▶ _Aim of the exercise_
Restate word for word the entries below, starting with the line with "LED1 pin SIG: D22 -> none" and continuing through the line with "KEYS3: 4x1 -> TTP224". Include both of those lines and no others.

▶ _Data extracted from a collection_
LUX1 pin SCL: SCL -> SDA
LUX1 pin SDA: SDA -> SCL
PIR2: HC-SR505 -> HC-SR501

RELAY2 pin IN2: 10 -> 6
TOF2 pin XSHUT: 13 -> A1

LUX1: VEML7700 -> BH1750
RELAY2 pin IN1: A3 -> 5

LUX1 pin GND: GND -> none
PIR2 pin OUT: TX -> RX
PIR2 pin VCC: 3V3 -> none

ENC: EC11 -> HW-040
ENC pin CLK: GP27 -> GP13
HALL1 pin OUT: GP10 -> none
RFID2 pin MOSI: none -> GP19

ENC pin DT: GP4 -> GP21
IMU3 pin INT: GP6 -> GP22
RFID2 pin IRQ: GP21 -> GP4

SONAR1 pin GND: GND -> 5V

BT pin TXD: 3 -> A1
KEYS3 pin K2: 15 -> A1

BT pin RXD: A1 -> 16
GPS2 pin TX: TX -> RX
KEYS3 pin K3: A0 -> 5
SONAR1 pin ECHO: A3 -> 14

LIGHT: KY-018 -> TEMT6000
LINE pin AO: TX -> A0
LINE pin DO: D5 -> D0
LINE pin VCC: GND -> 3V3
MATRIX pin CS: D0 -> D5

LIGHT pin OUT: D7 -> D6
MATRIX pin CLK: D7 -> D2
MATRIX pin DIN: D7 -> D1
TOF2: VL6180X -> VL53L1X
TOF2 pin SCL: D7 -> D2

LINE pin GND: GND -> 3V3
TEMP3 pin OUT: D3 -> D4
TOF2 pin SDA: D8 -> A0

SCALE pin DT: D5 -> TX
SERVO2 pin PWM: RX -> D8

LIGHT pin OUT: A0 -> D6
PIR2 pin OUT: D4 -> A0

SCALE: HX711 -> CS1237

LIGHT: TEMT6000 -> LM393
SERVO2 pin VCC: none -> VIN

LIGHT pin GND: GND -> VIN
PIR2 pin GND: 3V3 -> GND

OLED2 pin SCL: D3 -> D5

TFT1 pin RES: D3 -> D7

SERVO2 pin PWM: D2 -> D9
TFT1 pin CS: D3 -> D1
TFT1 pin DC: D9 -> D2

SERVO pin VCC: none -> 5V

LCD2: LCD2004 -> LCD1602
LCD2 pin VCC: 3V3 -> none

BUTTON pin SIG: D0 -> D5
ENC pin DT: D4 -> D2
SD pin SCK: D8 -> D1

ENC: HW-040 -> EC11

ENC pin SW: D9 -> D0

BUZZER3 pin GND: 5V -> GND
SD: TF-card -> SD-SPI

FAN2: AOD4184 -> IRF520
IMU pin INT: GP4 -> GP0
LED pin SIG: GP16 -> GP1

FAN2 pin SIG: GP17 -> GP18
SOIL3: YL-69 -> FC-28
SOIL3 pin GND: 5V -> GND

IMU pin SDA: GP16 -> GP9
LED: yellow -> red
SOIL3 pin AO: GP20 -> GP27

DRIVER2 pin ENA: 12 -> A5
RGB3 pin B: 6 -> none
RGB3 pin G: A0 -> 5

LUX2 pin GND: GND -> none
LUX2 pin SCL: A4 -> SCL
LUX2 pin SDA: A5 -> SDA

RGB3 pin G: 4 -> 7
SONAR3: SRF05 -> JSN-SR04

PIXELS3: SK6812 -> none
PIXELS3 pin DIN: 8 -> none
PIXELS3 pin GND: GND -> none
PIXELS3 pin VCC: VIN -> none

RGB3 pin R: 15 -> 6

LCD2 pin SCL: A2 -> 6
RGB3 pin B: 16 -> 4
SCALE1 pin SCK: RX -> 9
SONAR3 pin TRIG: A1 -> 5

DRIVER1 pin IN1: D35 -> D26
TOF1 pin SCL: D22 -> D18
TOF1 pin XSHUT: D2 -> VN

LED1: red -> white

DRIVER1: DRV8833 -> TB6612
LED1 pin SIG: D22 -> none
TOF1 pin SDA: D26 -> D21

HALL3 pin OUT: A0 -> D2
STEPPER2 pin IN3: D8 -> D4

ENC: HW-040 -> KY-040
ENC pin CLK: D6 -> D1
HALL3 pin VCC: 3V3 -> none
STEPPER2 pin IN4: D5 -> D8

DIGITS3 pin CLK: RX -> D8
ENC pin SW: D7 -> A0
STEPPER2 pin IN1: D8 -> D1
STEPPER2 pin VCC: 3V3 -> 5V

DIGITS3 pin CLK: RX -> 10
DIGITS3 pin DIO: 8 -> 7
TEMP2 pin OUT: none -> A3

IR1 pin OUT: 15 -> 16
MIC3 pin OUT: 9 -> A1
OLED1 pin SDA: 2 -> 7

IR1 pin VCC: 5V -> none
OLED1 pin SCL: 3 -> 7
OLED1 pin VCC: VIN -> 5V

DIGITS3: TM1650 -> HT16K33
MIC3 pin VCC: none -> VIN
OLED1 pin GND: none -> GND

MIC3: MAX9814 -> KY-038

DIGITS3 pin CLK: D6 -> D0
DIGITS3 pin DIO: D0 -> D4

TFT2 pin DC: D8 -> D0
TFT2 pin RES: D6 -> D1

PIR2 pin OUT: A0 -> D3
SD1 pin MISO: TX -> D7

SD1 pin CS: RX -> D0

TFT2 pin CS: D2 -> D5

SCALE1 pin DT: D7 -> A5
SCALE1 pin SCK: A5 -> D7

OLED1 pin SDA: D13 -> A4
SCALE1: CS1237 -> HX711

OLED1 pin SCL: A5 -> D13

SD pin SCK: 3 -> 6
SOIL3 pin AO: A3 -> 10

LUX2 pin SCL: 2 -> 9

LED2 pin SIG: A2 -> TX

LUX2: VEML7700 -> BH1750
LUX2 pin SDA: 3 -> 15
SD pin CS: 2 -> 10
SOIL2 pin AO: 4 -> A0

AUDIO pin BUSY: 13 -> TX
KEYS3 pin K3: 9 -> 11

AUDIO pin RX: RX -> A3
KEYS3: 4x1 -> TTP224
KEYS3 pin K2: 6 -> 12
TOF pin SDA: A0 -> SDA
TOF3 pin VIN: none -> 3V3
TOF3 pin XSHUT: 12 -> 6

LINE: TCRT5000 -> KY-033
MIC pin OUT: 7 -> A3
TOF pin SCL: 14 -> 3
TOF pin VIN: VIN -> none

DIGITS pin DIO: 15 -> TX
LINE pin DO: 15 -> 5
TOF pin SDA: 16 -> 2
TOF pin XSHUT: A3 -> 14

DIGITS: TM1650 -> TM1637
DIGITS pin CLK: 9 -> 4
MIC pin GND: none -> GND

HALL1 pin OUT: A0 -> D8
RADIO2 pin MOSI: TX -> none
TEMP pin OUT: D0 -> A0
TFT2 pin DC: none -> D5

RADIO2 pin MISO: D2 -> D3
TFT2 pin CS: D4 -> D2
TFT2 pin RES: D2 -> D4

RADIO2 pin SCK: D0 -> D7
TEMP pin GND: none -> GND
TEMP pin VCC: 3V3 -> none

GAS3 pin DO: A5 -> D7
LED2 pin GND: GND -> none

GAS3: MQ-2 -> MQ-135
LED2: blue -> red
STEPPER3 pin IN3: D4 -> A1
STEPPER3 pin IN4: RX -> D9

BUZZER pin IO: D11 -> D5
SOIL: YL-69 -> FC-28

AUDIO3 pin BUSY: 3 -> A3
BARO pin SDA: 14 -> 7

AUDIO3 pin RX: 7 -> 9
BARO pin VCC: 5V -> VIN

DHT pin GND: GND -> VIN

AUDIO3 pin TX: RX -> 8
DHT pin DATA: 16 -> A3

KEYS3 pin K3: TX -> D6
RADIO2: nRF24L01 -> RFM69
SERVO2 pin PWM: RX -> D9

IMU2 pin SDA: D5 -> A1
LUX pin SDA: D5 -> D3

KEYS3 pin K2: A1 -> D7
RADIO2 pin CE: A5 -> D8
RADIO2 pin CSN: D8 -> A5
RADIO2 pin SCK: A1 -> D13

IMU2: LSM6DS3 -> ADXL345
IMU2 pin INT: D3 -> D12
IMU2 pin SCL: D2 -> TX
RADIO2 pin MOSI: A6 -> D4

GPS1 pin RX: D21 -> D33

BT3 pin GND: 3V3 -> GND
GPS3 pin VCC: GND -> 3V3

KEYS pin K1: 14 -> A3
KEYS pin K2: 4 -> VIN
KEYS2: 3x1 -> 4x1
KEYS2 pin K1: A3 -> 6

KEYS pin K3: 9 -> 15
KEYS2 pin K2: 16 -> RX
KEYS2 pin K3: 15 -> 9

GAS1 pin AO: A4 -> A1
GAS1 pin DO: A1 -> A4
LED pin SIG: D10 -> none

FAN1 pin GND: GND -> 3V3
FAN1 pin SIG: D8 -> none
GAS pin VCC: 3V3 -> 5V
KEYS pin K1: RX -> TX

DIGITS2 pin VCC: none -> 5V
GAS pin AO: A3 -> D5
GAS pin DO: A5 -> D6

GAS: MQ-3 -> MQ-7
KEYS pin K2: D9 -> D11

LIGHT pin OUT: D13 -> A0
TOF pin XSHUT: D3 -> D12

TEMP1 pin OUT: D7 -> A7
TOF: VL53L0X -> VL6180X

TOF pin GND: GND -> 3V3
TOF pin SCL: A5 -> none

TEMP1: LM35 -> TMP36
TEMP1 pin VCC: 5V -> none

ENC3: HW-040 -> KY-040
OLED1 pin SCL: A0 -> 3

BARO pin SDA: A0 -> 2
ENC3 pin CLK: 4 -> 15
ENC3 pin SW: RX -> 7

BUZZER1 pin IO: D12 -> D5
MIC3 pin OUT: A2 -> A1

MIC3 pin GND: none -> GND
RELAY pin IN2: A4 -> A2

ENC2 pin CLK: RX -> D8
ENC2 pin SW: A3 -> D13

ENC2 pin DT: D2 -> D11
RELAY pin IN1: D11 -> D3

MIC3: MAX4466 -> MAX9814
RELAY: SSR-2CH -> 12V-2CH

▶ _The answer_
LED1 pin SIG: D22 -> none
TOF1 pin SDA: D26 -> D21

HALL3 pin OUT: A0 -> D2
STEPPER2 pin IN3: D8 -> D4

ENC: HW-040 -> KY-040
ENC pin CLK: D6 -> D1
HALL3 pin VCC: 3V3 -> none
STEPPER2 pin IN4: D5 -> D8

DIGITS3 pin CLK: RX -> D8
ENC pin SW: D7 -> A0
STEPPER2 pin IN1: D8 -> D1
STEPPER2 pin VCC: 3V3 -> 5V

DIGITS3 pin CLK: RX -> 10
DIGITS3 pin DIO: 8 -> 7
TEMP2 pin OUT: none -> A3

IR1 pin OUT: 15 -> 16
MIC3 pin OUT: 9 -> A1
OLED1 pin SDA: 2 -> 7

IR1 pin VCC: 5V -> none
OLED1 pin SCL: 3 -> 7
OLED1 pin VCC: VIN -> 5V

DIGITS3: TM1650 -> HT16K33
MIC3 pin VCC: none -> VIN
OLED1 pin GND: none -> GND

MIC3: MAX9814 -> KY-038

DIGITS3 pin CLK: D6 -> D0
DIGITS3 pin DIO: D0 -> D4

TFT2 pin DC: D8 -> D0
TFT2 pin RES: D6 -> D1

PIR2 pin OUT: A0 -> D3
SD1 pin MISO: TX -> D7

SD1 pin CS: RX -> D0

TFT2 pin CS: D2 -> D5

SCALE1 pin DT: D7 -> A5
SCALE1 pin SCK: A5 -> D7

OLED1 pin SDA: D13 -> A4
SCALE1: CS1237 -> HX711

OLED1 pin SCL: A5 -> D13

SD pin SCK: 3 -> 6
SOIL3 pin AO: A3 -> 10

LUX2 pin SCL: 2 -> 9

LED2 pin SIG: A2 -> TX

LUX2: VEML7700 -> BH1750
LUX2 pin SDA: 3 -> 15
SD pin CS: 2 -> 10
SOIL2 pin AO: 4 -> A0

AUDIO pin BUSY: 13 -> TX
KEYS3 pin K3: 9 -> 11

AUDIO pin RX: RX -> A3
KEYS3: 4x1 -> TTP224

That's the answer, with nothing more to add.